== AVAILABLE RECORDS

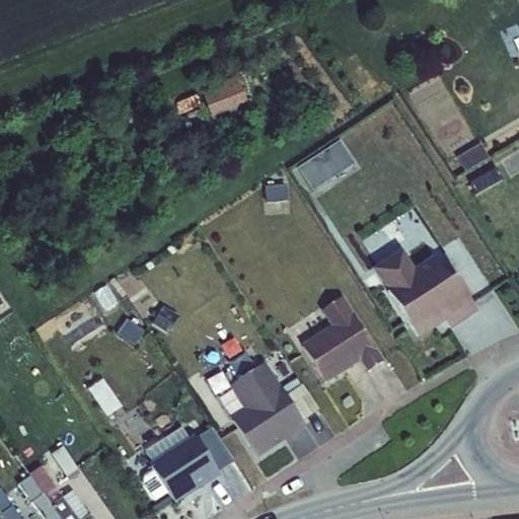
[(197,97),(204,117),(253,100),(250,90),(262,87),(258,78),(197,97)]
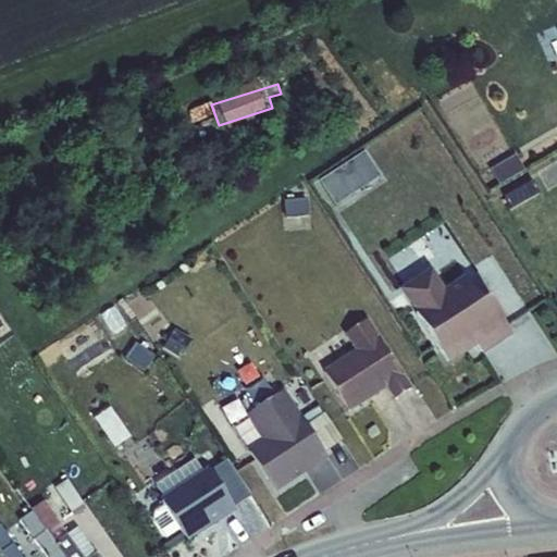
[(364,148),(317,180),(339,213),(387,182),(364,148)]
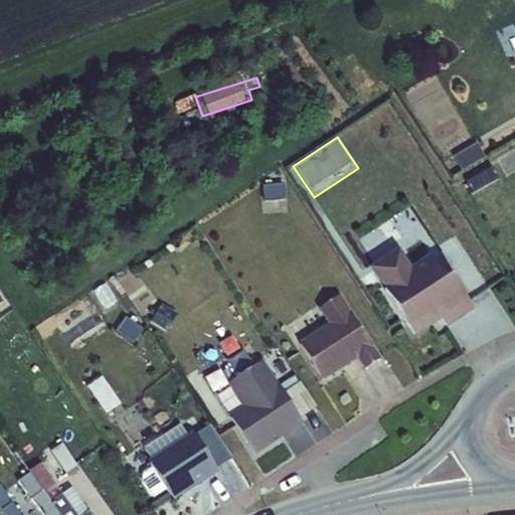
[(454,157),(462,170),(484,157),(476,143),(454,157)]
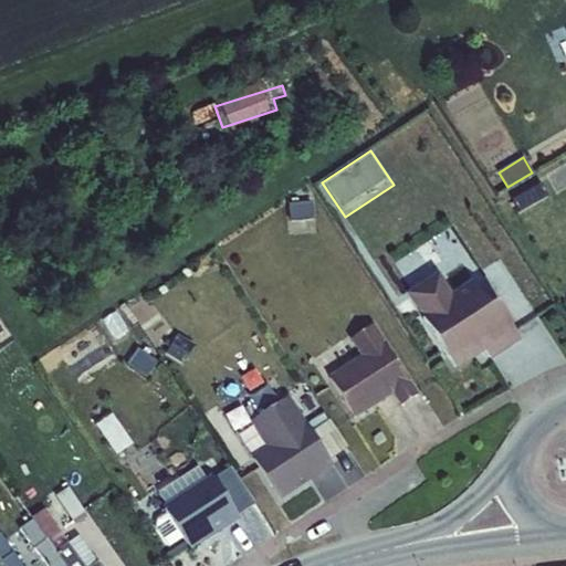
[(565,169),(548,178),(555,191),(565,186),(565,169)]
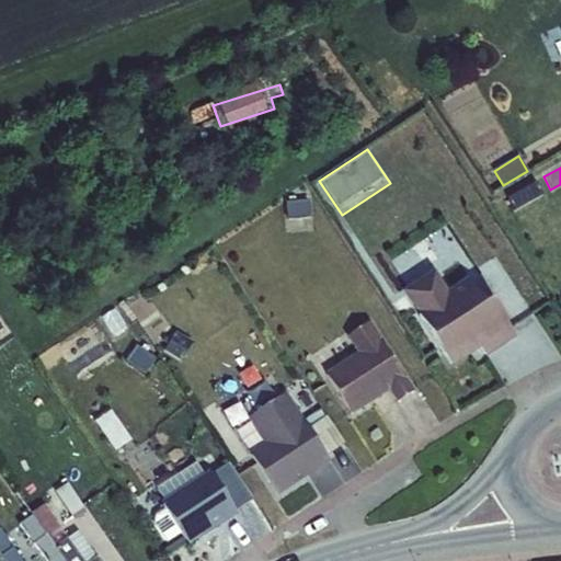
[(283,199),(284,219),(310,218),(309,198),(283,199)]
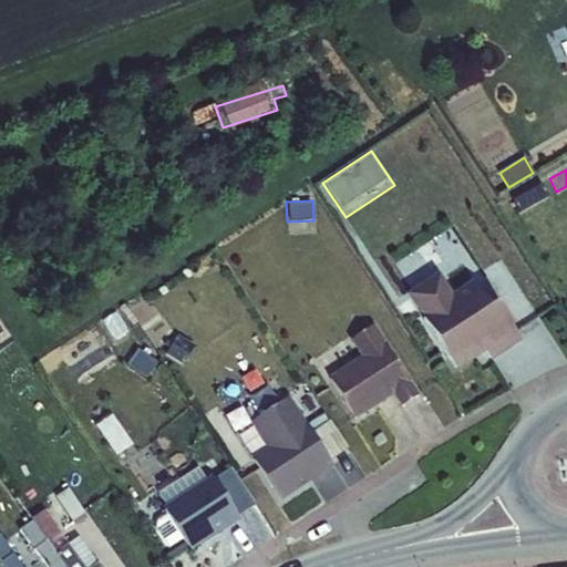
[(408,295),(457,371),(486,353),(492,360),(523,340),(475,281),(454,295),(441,274),(408,295)]
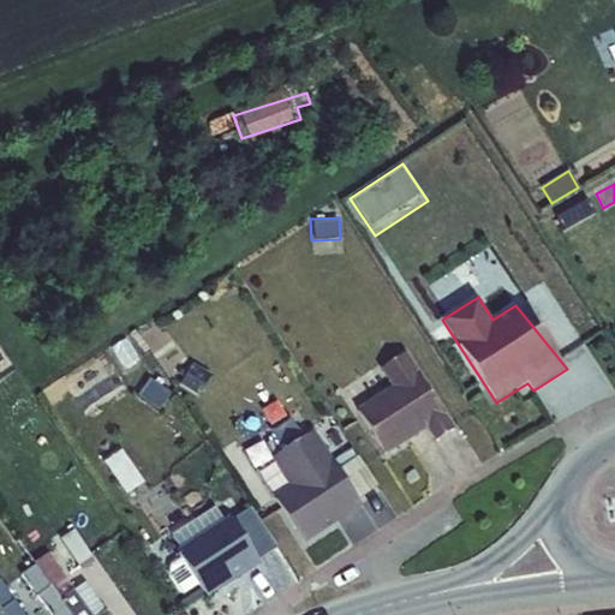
[(356,405),(387,453),(427,428),(434,440),(454,428),(406,351),(378,368),(389,384),(356,405)]
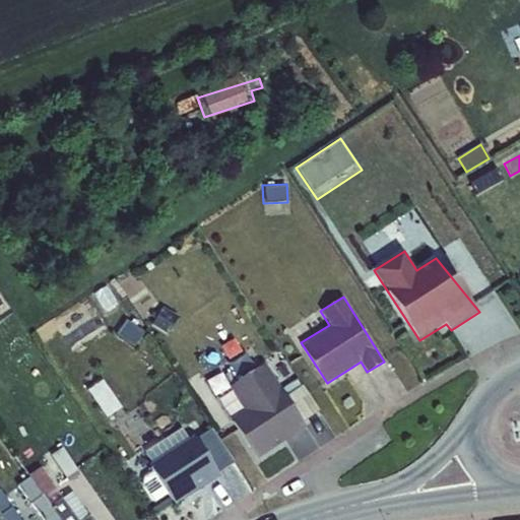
[(152,328),(167,336),(178,317),(164,309),(152,328)]
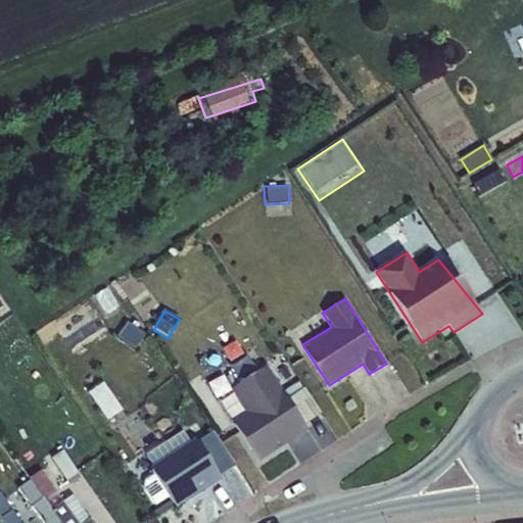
[(230,421),(257,461),(307,428),(305,424),(321,414),(299,382),(284,392),(266,365),(230,388),(245,411),(230,421)]
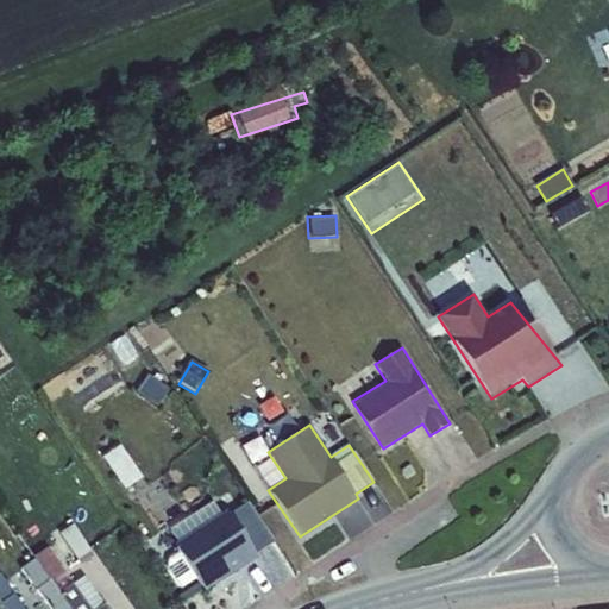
[(175,544),(205,592),(257,559),(227,512),(203,526),(195,513),(169,529),(177,542),(175,544)]
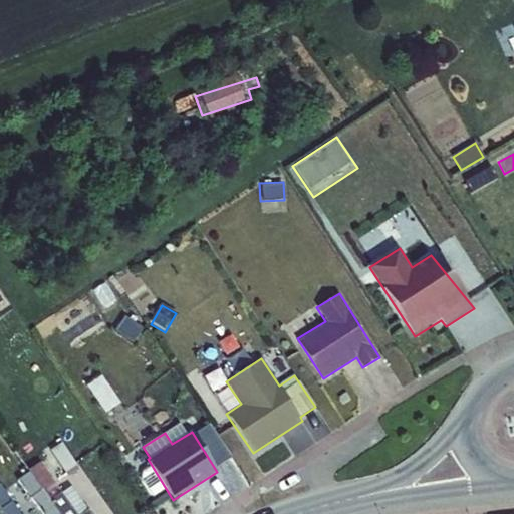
[(50,451),(65,472),(76,465),(61,444),(50,451)]
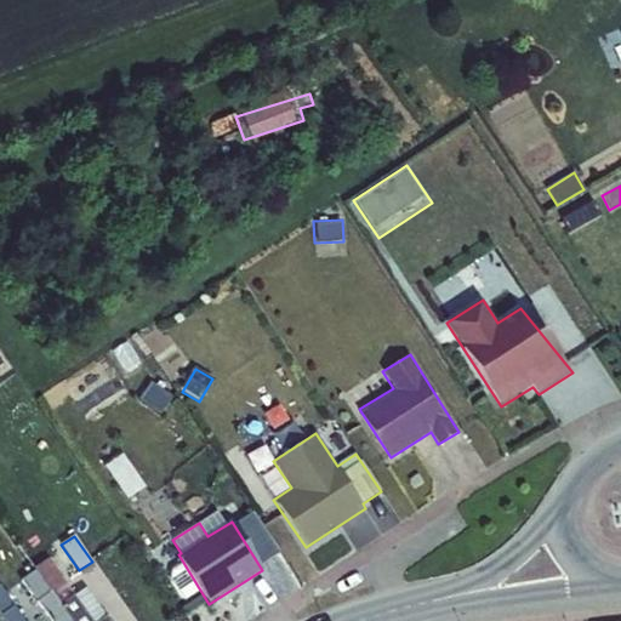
[(15,607),(23,620),(72,620),(35,568),(20,546),(10,553),(27,577),(22,581),(50,620),(36,620),(10,579),(0,585),(15,607)]
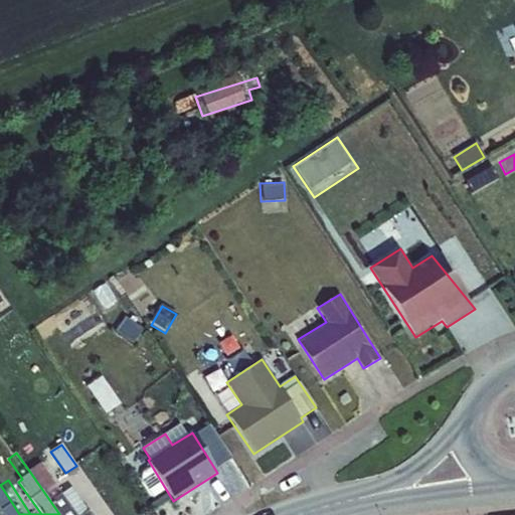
[(59,514),(91,514),(71,488),(61,494),(41,463),(29,471),(59,514)]
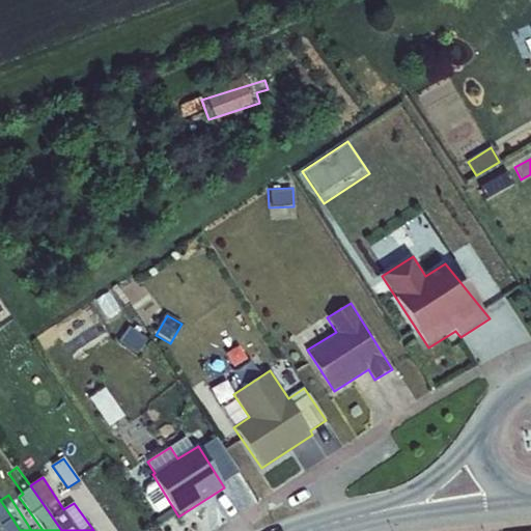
[(0,523),(2,526),(12,519),(0,500),(0,523)]
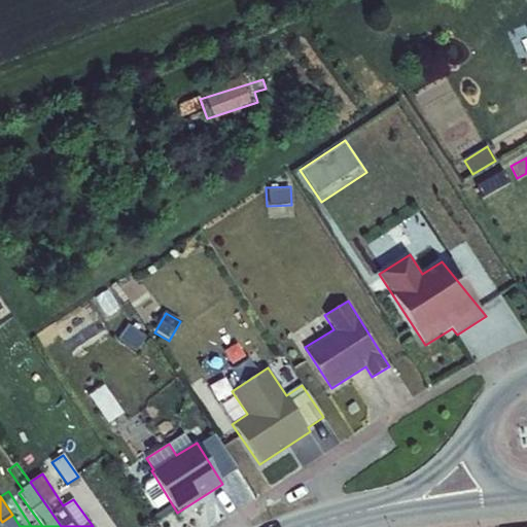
[(20,526),(12,515),(2,522),(1,522),(4,526),(20,526)]
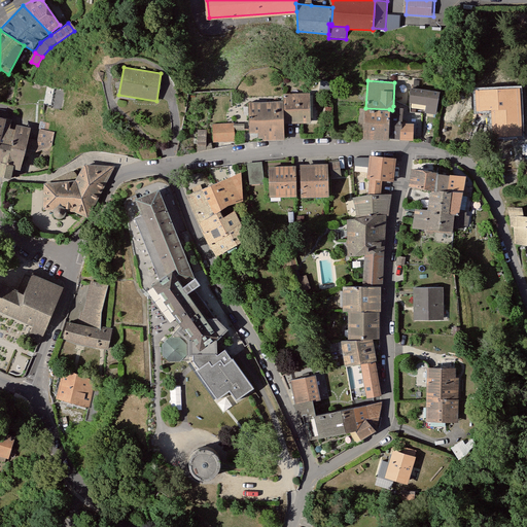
[(428,102),(430,89),(411,85),(409,101),(427,103),(428,102)]
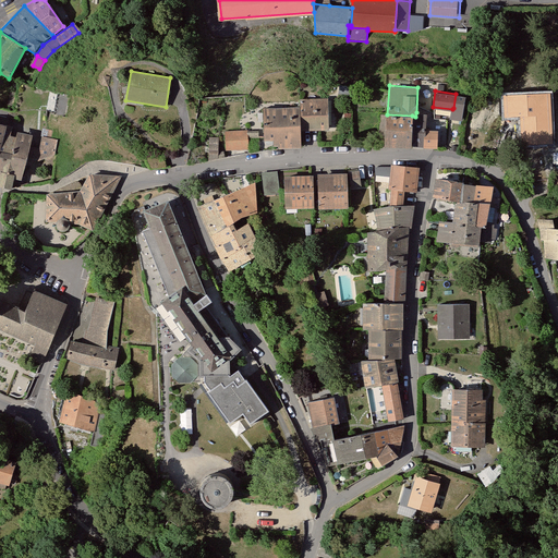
[(554,141),(550,92),(516,94),(517,117),(521,117),(523,143),(554,141)]
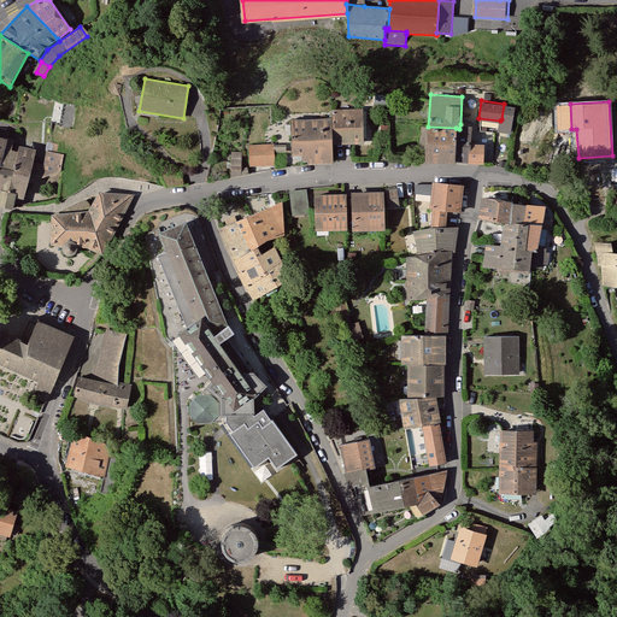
[(70,129),(75,105),(63,103),(58,127),(70,129)]
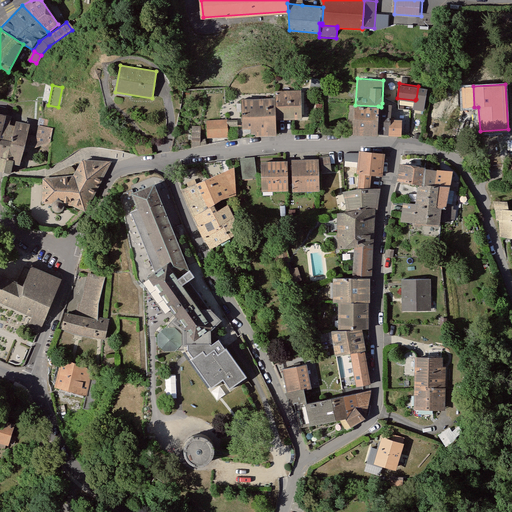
[(418,85),(418,86),(416,99),(424,101),(427,87),(418,85)]
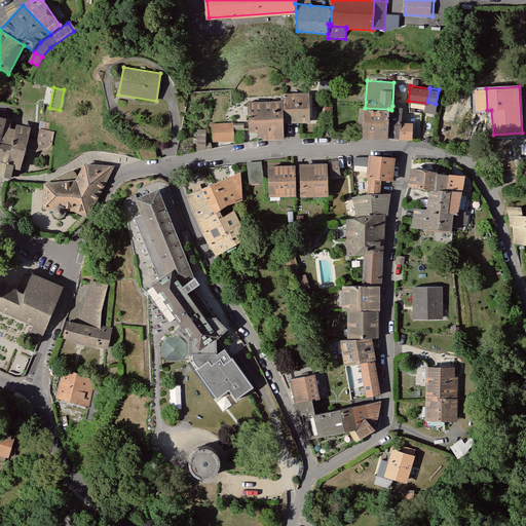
[(487,110),(486,88),(476,88),(477,110),(487,110)]
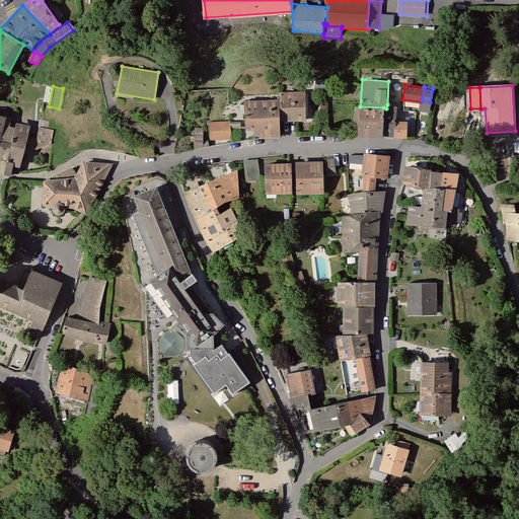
[(306,121),(304,91),(279,92),(279,99),(280,121),(306,121)]
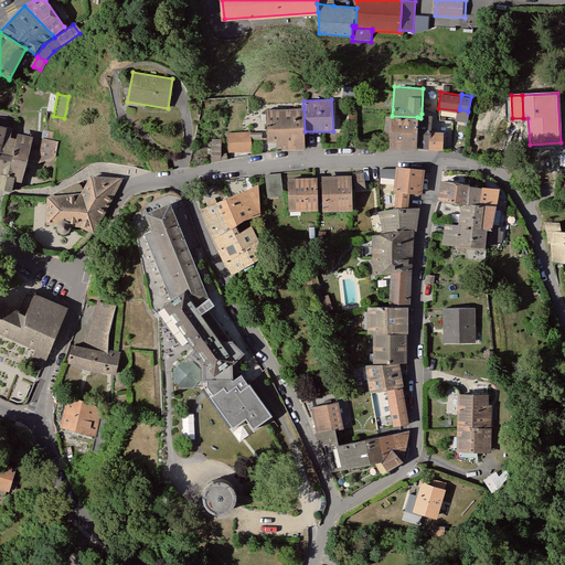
[(305,131),(304,108),(265,109),(267,142),(276,142),(276,148),(281,148),(281,150),(305,150),(305,131)]
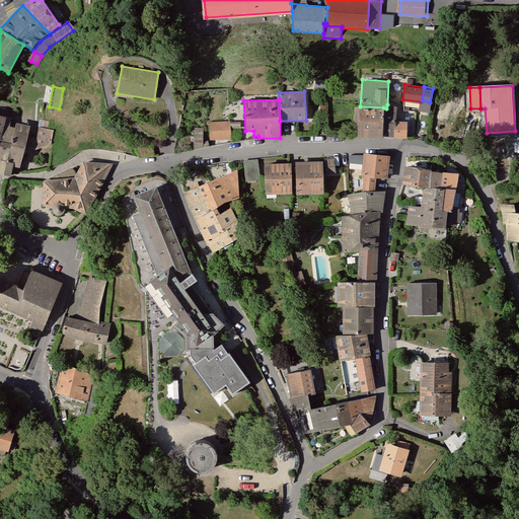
[(387,104),(386,108),(383,107),(382,135),(395,135),(395,120),(396,104),(387,104)]
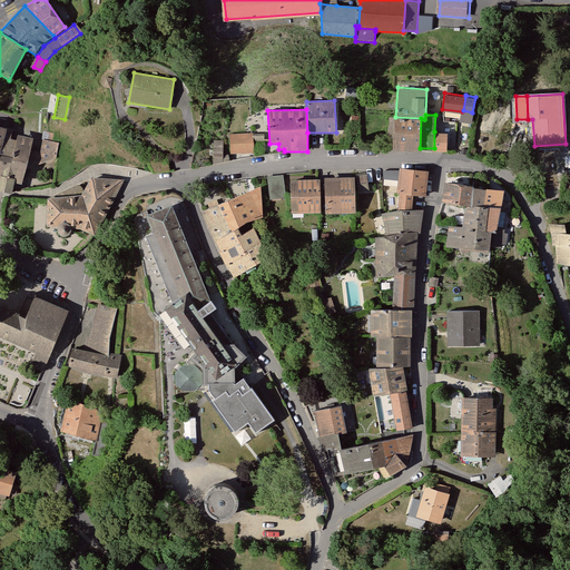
[(421,118),(395,117),(394,116),(392,148),(420,150),(420,148),(421,118)]
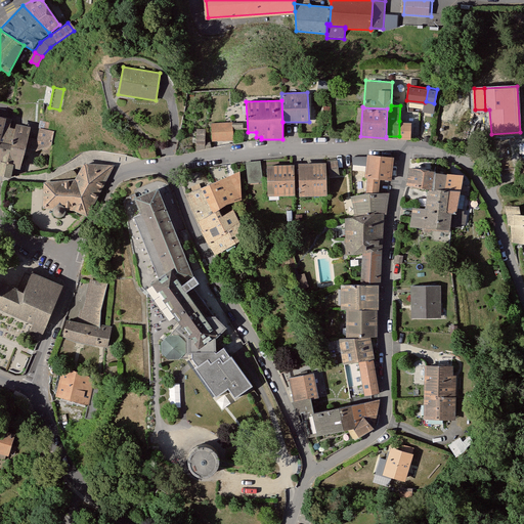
[(0,142),(0,135),(5,118),(0,117),(0,161),(6,163),(10,145),(0,142)]
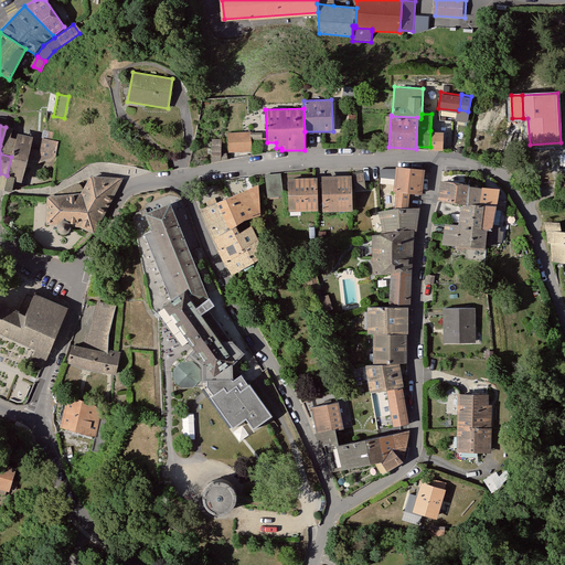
[(0,153),(11,157),(16,139),(11,138),(12,129),(6,127),(0,146),(0,153)]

====

--- TASK STATEMENT ---
Pictures are to be left out, while the records are copied word for word.

--- ANSWER ---
[(197,97),(204,117),(253,100),(250,90),(262,87),(258,78),(197,97)]
[(364,148),(317,180),(339,213),(387,182),(364,148)]
[(454,157),(462,170),(484,157),(476,143),(454,157)]
[(565,169),(548,178),(555,191),(565,186),(565,169)]
[(283,199),(284,219),(310,218),(309,198),(283,199)]
[(408,295),(457,371),(486,353),(492,360),(523,340),(475,281),(454,295),(441,274),(408,295)]
[(356,405),(387,453),(427,428),(434,440),(454,428),(406,351),(378,368),(389,384),(356,405)]
[(152,328),(167,336),(178,317),(164,309),(152,328)]
[(230,421),(257,461),(307,428),(305,424),(321,414),(299,382),(284,392),(266,365),(230,388),(245,411),(230,421)]
[(175,544),(205,592),(257,559),(227,512),(203,526),(195,513),(169,529),(177,542),(175,544)]
[(50,451),(65,472),(76,465),(61,444),(50,451)]
[(15,607),(23,620),(72,620),(35,568),(20,546),(10,553),(27,577),(22,581),(50,620),(36,620),(10,579),(0,585),(15,607)]
[(59,514),(91,514),(71,488),(61,494),(41,463),(29,471),(59,514)]
[(0,523),(2,526),(12,519),(0,500),(0,523)]
[(20,526),(12,515),(2,522),(1,522),(4,526),(20,526)]
[(428,102),(430,89),(411,85),(409,101),(427,103),(428,102)]
[(554,141),(550,92),(516,94),(517,117),(521,117),(523,143),(554,141)]
[(70,129),(75,105),(63,103),(58,127),(70,129)]
[(418,85),(418,86),(416,99),(424,101),(427,87),(418,85)]
[(487,110),(486,88),(476,88),(477,110),(487,110)]
[(306,121),(304,91),(279,92),(279,99),(280,121),(306,121)]
[(305,131),(304,108),(265,109),(267,142),(276,142),(276,148),(281,148),(281,150),(305,150),(305,131)]
[(387,104),(386,108),(383,107),(382,135),(395,135),(395,120),(396,104),(387,104)]
[(421,118),(395,117),(394,116),(392,148),(420,150),(420,148),(421,118)]
[(0,142),(0,135),(5,118),(0,117),(0,161),(6,163),(10,145),(0,142)]
[(0,153),(11,157),(16,139),(11,138),(12,129),(6,127),(0,146),(0,153)]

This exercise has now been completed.